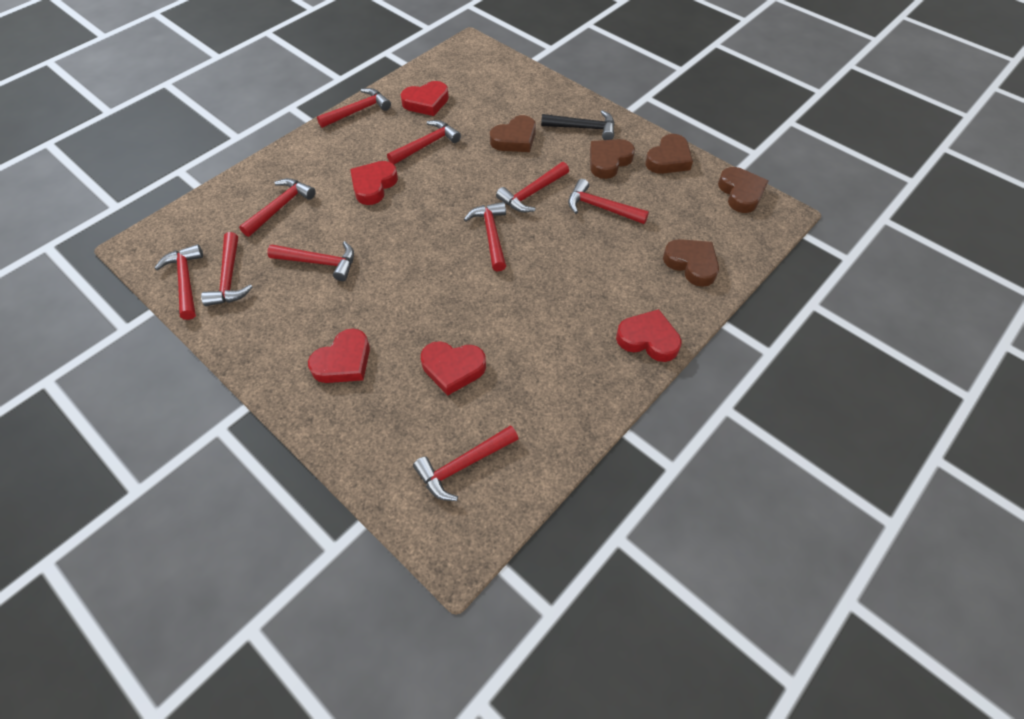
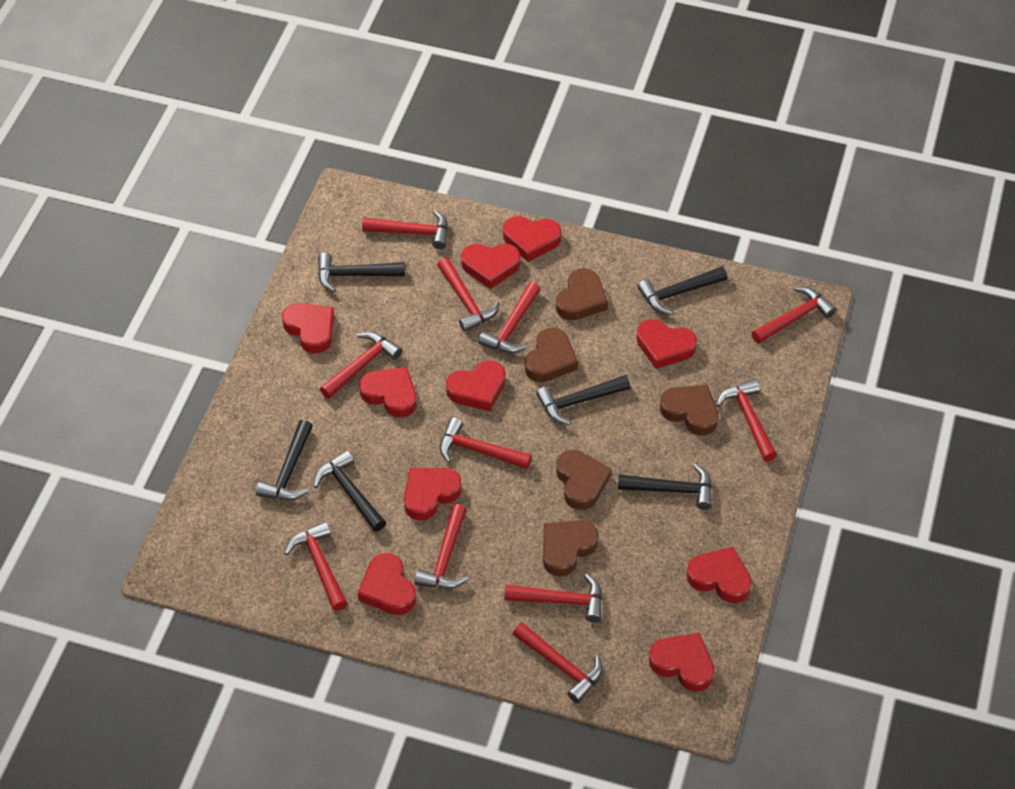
black hammer: 1 -> 6
red hammer: 10 -> 11
red heart: 5 -> 10

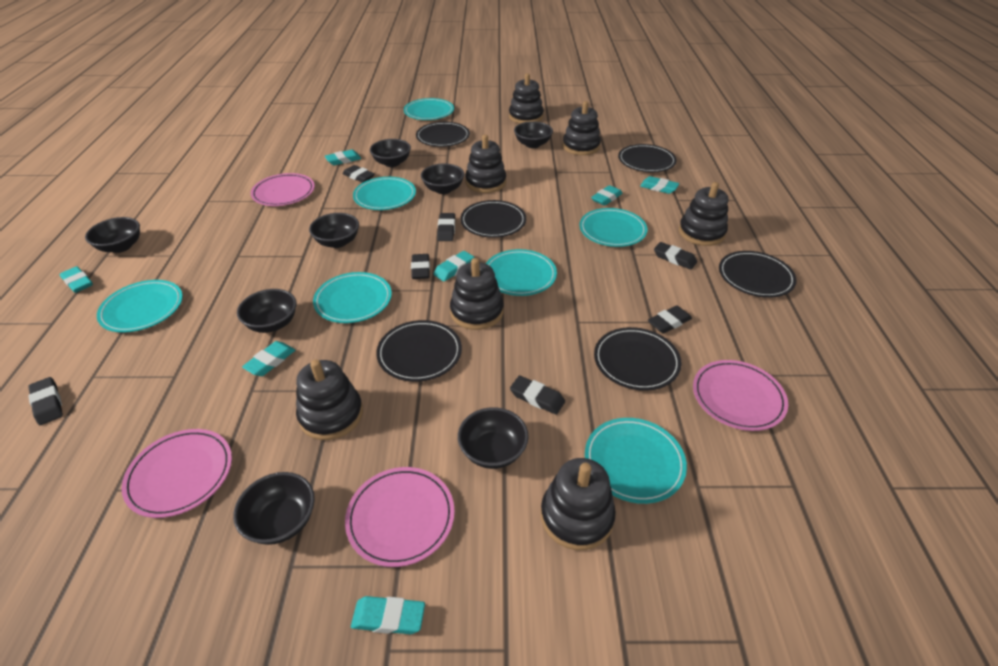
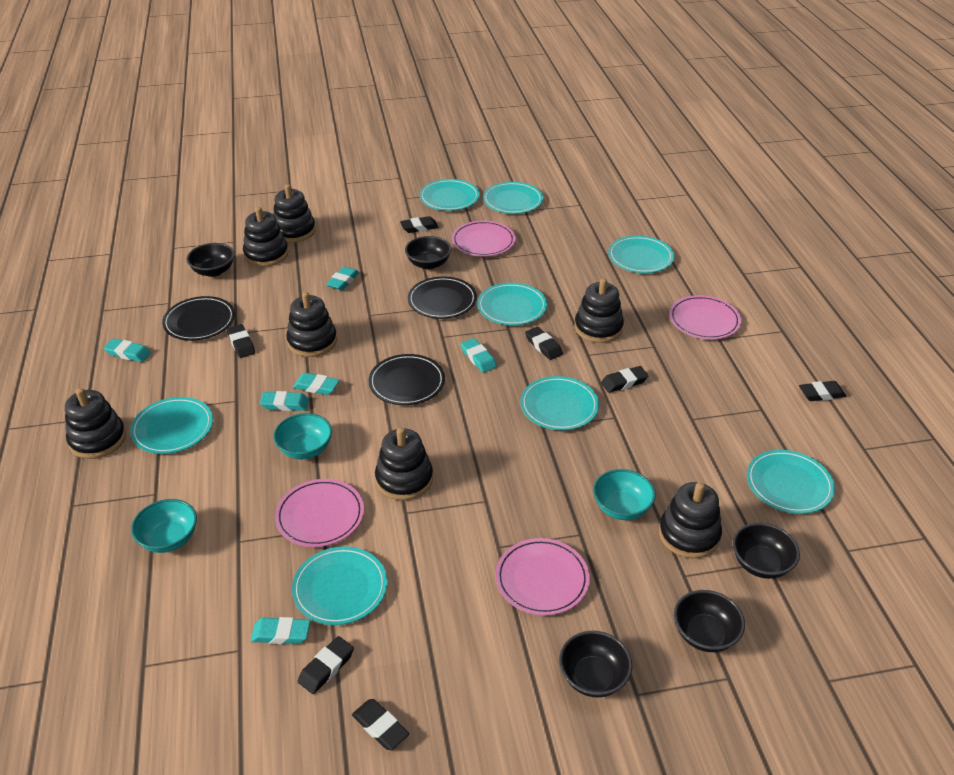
black bowl: 8 -> 5
black plate: 6 -> 3
turquoise bowl: 0 -> 3
turquoise eraser: 7 -> 6
turquoise plate: 7 -> 8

Required action — An exact copy of the entries from the line containing "black plate: 6 -> 3" through the last line is the expected answer.

Solution to the exercise —
black plate: 6 -> 3
turquoise bowl: 0 -> 3
turquoise eraser: 7 -> 6
turquoise plate: 7 -> 8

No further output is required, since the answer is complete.